> **WHAT YOU NEED TO DO**: Every line of the listing must be repeated in the answer without alteration.

↓↓↓

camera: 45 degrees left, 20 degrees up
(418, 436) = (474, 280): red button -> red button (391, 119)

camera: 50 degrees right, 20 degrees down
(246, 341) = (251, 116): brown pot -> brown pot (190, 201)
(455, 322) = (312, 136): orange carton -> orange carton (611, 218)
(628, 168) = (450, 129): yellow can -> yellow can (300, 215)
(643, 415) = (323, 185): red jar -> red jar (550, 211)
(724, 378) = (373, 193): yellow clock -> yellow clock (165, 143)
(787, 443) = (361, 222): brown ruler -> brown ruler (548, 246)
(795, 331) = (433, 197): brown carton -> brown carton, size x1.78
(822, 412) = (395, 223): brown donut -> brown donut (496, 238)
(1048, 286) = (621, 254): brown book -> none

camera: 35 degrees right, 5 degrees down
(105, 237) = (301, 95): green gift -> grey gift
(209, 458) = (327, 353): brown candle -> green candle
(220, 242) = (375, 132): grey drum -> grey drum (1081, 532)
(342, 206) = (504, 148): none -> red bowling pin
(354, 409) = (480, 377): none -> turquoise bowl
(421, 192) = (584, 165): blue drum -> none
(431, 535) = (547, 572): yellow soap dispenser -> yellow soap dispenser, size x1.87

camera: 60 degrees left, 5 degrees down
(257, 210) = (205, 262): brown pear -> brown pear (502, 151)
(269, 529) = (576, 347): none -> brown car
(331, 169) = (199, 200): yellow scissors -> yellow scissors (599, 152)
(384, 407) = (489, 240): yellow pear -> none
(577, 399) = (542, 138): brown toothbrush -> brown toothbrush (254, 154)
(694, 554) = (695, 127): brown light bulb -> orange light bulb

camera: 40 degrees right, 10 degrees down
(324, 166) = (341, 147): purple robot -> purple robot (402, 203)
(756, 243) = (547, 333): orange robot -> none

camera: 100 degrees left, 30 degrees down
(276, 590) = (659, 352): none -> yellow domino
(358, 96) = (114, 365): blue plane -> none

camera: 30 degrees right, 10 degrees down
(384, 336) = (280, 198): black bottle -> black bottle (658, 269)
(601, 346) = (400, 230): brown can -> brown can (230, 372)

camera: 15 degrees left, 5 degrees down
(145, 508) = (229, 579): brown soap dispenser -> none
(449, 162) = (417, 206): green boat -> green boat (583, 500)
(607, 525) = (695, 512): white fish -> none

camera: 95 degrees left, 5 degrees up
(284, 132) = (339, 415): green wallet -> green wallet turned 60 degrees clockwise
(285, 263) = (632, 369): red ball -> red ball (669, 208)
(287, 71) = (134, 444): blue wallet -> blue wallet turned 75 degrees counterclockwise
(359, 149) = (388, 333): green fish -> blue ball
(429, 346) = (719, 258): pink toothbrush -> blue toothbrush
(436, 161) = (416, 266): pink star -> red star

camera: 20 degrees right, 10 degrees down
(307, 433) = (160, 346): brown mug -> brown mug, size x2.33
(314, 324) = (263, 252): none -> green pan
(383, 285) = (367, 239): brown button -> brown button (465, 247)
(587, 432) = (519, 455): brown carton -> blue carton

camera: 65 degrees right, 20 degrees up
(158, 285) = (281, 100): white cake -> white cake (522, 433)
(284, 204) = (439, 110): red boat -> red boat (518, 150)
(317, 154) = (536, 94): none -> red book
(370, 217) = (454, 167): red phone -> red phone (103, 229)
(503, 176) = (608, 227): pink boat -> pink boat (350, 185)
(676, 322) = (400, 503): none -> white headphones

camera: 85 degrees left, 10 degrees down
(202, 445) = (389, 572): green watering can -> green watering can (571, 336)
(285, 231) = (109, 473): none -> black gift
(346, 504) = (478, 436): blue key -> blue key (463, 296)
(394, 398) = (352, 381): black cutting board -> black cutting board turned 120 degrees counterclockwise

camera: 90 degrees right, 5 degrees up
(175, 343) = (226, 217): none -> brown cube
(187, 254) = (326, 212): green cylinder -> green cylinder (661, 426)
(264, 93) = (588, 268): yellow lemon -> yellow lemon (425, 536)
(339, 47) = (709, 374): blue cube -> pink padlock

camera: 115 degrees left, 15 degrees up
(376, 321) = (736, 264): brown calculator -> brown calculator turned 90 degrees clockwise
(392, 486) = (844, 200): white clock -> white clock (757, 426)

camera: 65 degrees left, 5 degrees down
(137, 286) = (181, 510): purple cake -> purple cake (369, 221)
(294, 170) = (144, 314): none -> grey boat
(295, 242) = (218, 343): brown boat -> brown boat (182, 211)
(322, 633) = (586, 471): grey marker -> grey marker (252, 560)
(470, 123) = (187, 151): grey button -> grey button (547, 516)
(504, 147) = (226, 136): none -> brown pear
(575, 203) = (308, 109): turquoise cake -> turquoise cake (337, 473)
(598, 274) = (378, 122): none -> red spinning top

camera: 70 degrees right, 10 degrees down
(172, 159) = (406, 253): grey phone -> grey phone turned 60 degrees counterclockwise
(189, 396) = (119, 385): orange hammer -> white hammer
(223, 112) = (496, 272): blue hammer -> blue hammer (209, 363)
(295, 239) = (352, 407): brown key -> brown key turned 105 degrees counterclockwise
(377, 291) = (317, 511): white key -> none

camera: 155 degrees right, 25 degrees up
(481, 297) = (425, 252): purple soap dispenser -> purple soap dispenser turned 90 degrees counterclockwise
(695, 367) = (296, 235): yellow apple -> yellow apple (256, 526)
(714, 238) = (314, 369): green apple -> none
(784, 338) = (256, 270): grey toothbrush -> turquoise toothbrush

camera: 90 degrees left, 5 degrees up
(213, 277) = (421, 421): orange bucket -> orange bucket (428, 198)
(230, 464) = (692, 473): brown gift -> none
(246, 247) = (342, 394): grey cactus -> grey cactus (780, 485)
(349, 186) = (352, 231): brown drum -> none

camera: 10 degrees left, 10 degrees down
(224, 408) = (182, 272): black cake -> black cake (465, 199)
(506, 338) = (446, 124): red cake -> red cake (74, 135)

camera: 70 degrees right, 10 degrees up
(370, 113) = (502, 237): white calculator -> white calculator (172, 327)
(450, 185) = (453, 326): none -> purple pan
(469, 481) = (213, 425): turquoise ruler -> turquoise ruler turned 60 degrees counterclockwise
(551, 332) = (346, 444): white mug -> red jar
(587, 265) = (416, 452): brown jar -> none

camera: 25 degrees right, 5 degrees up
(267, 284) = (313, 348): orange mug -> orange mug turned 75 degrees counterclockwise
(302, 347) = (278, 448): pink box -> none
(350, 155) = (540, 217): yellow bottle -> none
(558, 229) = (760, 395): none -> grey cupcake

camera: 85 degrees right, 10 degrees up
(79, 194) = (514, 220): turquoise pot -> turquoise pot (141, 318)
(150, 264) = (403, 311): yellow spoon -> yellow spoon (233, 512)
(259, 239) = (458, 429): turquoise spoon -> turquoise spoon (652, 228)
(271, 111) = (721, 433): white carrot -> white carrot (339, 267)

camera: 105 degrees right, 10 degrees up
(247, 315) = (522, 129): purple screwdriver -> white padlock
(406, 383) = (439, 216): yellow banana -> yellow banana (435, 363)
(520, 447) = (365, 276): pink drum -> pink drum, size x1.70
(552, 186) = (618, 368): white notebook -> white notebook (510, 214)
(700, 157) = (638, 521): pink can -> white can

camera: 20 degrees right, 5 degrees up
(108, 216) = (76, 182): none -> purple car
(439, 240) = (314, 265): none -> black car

↑↑↑

> **YOUR RESPONSE**:
camera: 45 degrees left, 20 degrees up
(418, 436) = (474, 280): red button -> red button (391, 119)

camera: 50 degrees right, 20 degrees down
(246, 341) = (251, 116): brown pot -> brown pot (190, 201)
(455, 322) = (312, 136): orange carton -> orange carton (611, 218)
(628, 168) = (450, 129): yellow can -> yellow can (300, 215)
(643, 415) = (323, 185): red jar -> red jar (550, 211)
(724, 378) = (373, 193): yellow clock -> yellow clock (165, 143)
(787, 443) = (361, 222): brown ruler -> brown ruler (548, 246)
(795, 331) = (433, 197): brown carton -> brown carton, size x1.78
(822, 412) = (395, 223): brown donut -> brown donut (496, 238)
(1048, 286) = (621, 254): brown book -> none

camera: 35 degrees right, 5 degrees down
(105, 237) = (301, 95): green gift -> grey gift
(209, 458) = (327, 353): brown candle -> green candle
(220, 242) = (375, 132): grey drum -> grey drum (1081, 532)
(342, 206) = (504, 148): none -> red bowling pin
(354, 409) = (480, 377): none -> turquoise bowl
(421, 192) = (584, 165): blue drum -> none
(431, 535) = (547, 572): yellow soap dispenser -> yellow soap dispenser, size x1.87

camera: 60 degrees left, 5 degrees down
(257, 210) = (205, 262): brown pear -> brown pear (502, 151)
(269, 529) = (576, 347): none -> brown car
(331, 169) = (199, 200): yellow scissors -> yellow scissors (599, 152)
(384, 407) = (489, 240): yellow pear -> none
(577, 399) = (542, 138): brown toothbrush -> brown toothbrush (254, 154)
(694, 554) = (695, 127): brown light bulb -> orange light bulb

camera: 40 degrees right, 10 degrees down
(324, 166) = (341, 147): purple robot -> purple robot (402, 203)
(756, 243) = (547, 333): orange robot -> none

camera: 100 degrees left, 30 degrees down
(276, 590) = (659, 352): none -> yellow domino
(358, 96) = (114, 365): blue plane -> none

camera: 30 degrees right, 10 degrees down
(384, 336) = (280, 198): black bottle -> black bottle (658, 269)
(601, 346) = (400, 230): brown can -> brown can (230, 372)

camera: 15 degrees left, 5 degrees down
(145, 508) = (229, 579): brown soap dispenser -> none
(449, 162) = (417, 206): green boat -> green boat (583, 500)
(607, 525) = (695, 512): white fish -> none

camera: 95 degrees left, 5 degrees up
(284, 132) = (339, 415): green wallet -> green wallet turned 60 degrees clockwise
(285, 263) = (632, 369): red ball -> red ball (669, 208)
(287, 71) = (134, 444): blue wallet -> blue wallet turned 75 degrees counterclockwise
(359, 149) = (388, 333): green fish -> blue ball
(429, 346) = (719, 258): pink toothbrush -> blue toothbrush
(436, 161) = (416, 266): pink star -> red star

camera: 20 degrees right, 10 degrees down
(307, 433) = (160, 346): brown mug -> brown mug, size x2.33
(314, 324) = (263, 252): none -> green pan
(383, 285) = (367, 239): brown button -> brown button (465, 247)
(587, 432) = (519, 455): brown carton -> blue carton

camera: 65 degrees right, 20 degrees up
(158, 285) = (281, 100): white cake -> white cake (522, 433)
(284, 204) = (439, 110): red boat -> red boat (518, 150)
(317, 154) = (536, 94): none -> red book
(370, 217) = (454, 167): red phone -> red phone (103, 229)
(503, 176) = (608, 227): pink boat -> pink boat (350, 185)
(676, 322) = (400, 503): none -> white headphones

camera: 85 degrees left, 10 degrees down
(202, 445) = (389, 572): green watering can -> green watering can (571, 336)
(285, 231) = (109, 473): none -> black gift
(346, 504) = (478, 436): blue key -> blue key (463, 296)
(394, 398) = (352, 381): black cutting board -> black cutting board turned 120 degrees counterclockwise

camera: 90 degrees right, 5 degrees up
(175, 343) = (226, 217): none -> brown cube
(187, 254) = (326, 212): green cylinder -> green cylinder (661, 426)
(264, 93) = (588, 268): yellow lemon -> yellow lemon (425, 536)
(339, 47) = (709, 374): blue cube -> pink padlock

camera: 115 degrees left, 15 degrees up
(376, 321) = (736, 264): brown calculator -> brown calculator turned 90 degrees clockwise
(392, 486) = (844, 200): white clock -> white clock (757, 426)

camera: 65 degrees left, 5 degrees down
(137, 286) = (181, 510): purple cake -> purple cake (369, 221)
(294, 170) = (144, 314): none -> grey boat
(295, 242) = (218, 343): brown boat -> brown boat (182, 211)
(322, 633) = (586, 471): grey marker -> grey marker (252, 560)
(470, 123) = (187, 151): grey button -> grey button (547, 516)
(504, 147) = (226, 136): none -> brown pear
(575, 203) = (308, 109): turquoise cake -> turquoise cake (337, 473)
(598, 274) = (378, 122): none -> red spinning top

camera: 70 degrees right, 10 degrees down
(172, 159) = (406, 253): grey phone -> grey phone turned 60 degrees counterclockwise
(189, 396) = (119, 385): orange hammer -> white hammer
(223, 112) = (496, 272): blue hammer -> blue hammer (209, 363)
(295, 239) = (352, 407): brown key -> brown key turned 105 degrees counterclockwise
(377, 291) = (317, 511): white key -> none

camera: 155 degrees right, 25 degrees up
(481, 297) = (425, 252): purple soap dispenser -> purple soap dispenser turned 90 degrees counterclockwise
(695, 367) = (296, 235): yellow apple -> yellow apple (256, 526)
(714, 238) = (314, 369): green apple -> none
(784, 338) = (256, 270): grey toothbrush -> turquoise toothbrush

camera: 90 degrees left, 5 degrees up
(213, 277) = (421, 421): orange bucket -> orange bucket (428, 198)
(230, 464) = (692, 473): brown gift -> none
(246, 247) = (342, 394): grey cactus -> grey cactus (780, 485)
(349, 186) = (352, 231): brown drum -> none

camera: 10 degrees left, 10 degrees down
(224, 408) = (182, 272): black cake -> black cake (465, 199)
(506, 338) = (446, 124): red cake -> red cake (74, 135)

camera: 70 degrees right, 10 degrees up
(370, 113) = (502, 237): white calculator -> white calculator (172, 327)
(450, 185) = (453, 326): none -> purple pan
(469, 481) = (213, 425): turquoise ruler -> turquoise ruler turned 60 degrees counterclockwise
(551, 332) = (346, 444): white mug -> red jar
(587, 265) = (416, 452): brown jar -> none

camera: 25 degrees right, 5 degrees up
(267, 284) = (313, 348): orange mug -> orange mug turned 75 degrees counterclockwise
(302, 347) = (278, 448): pink box -> none
(350, 155) = (540, 217): yellow bottle -> none
(558, 229) = (760, 395): none -> grey cupcake

camera: 85 degrees right, 10 degrees up
(79, 194) = (514, 220): turquoise pot -> turquoise pot (141, 318)
(150, 264) = (403, 311): yellow spoon -> yellow spoon (233, 512)
(259, 239) = (458, 429): turquoise spoon -> turquoise spoon (652, 228)
(271, 111) = (721, 433): white carrot -> white carrot (339, 267)

camera: 105 degrees right, 10 degrees up
(247, 315) = (522, 129): purple screwdriver -> white padlock
(406, 383) = (439, 216): yellow banana -> yellow banana (435, 363)
(520, 447) = (365, 276): pink drum -> pink drum, size x1.70
(552, 186) = (618, 368): white notebook -> white notebook (510, 214)
(700, 157) = (638, 521): pink can -> white can

camera: 20 degrees right, 5 degrees up
(108, 216) = (76, 182): none -> purple car
(439, 240) = (314, 265): none -> black car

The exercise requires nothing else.